STUDY MATERIAL below:

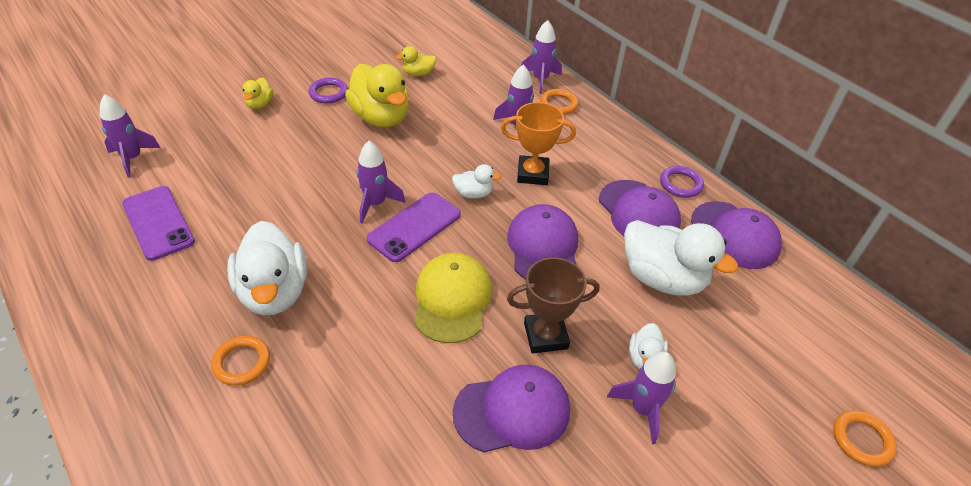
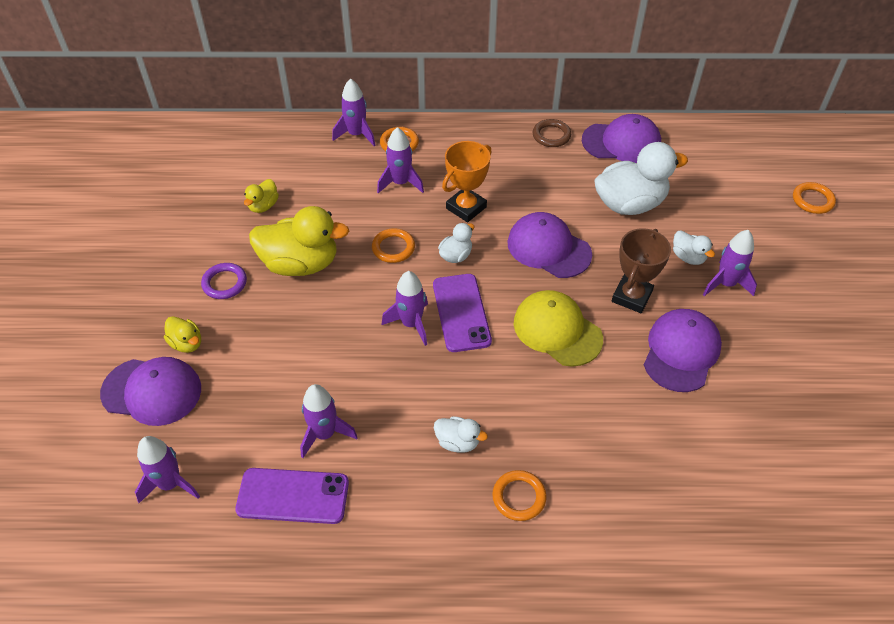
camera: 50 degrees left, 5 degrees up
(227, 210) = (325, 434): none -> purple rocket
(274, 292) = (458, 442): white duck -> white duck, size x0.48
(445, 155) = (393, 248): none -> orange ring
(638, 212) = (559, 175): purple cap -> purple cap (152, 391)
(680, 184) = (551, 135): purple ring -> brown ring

End of STUDY MATERIAL.
STUDY MATERIAL below:

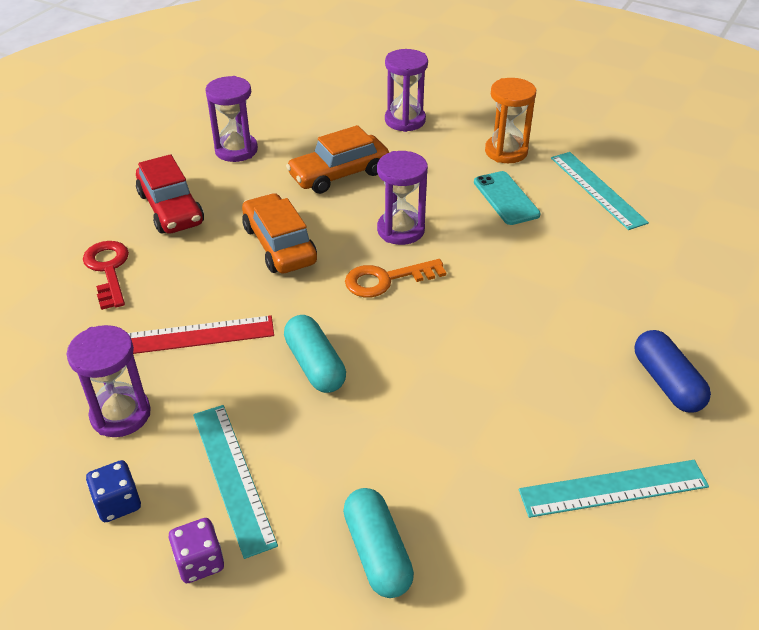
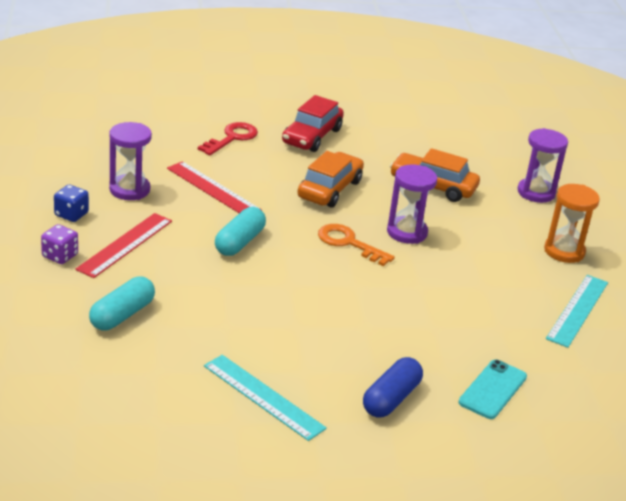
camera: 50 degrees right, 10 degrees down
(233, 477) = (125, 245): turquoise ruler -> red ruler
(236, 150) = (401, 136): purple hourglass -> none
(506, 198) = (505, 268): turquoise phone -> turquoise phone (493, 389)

End of STUDY MATERIAL.
STUDY MATERIAL below:

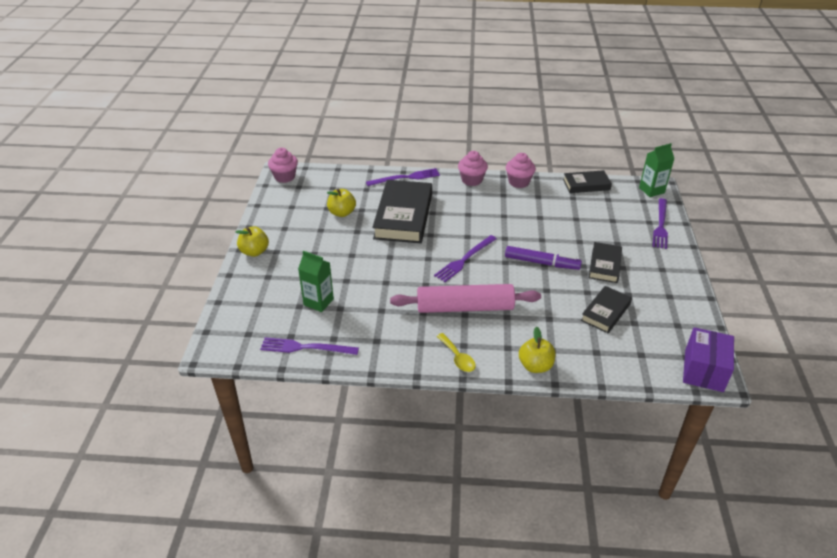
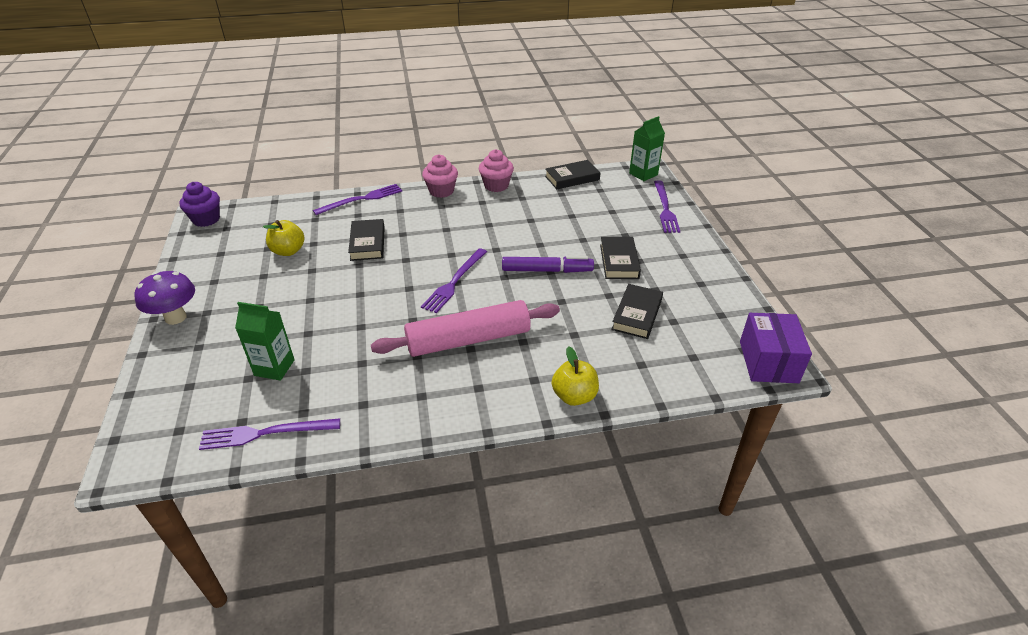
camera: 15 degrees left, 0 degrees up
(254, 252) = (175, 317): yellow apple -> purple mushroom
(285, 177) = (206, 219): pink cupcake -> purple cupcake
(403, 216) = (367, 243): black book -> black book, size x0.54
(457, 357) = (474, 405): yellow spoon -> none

End of STUDY MATERIAL.

Output the lines above between the one holding "camera: 15 degrees left, 0 degrees up" and the one holding "(457, 357) = (474, 405): yellow spoon -> none", inclusive, with nothing before or after them.

camera: 15 degrees left, 0 degrees up
(254, 252) = (175, 317): yellow apple -> purple mushroom
(285, 177) = (206, 219): pink cupcake -> purple cupcake
(403, 216) = (367, 243): black book -> black book, size x0.54
(457, 357) = (474, 405): yellow spoon -> none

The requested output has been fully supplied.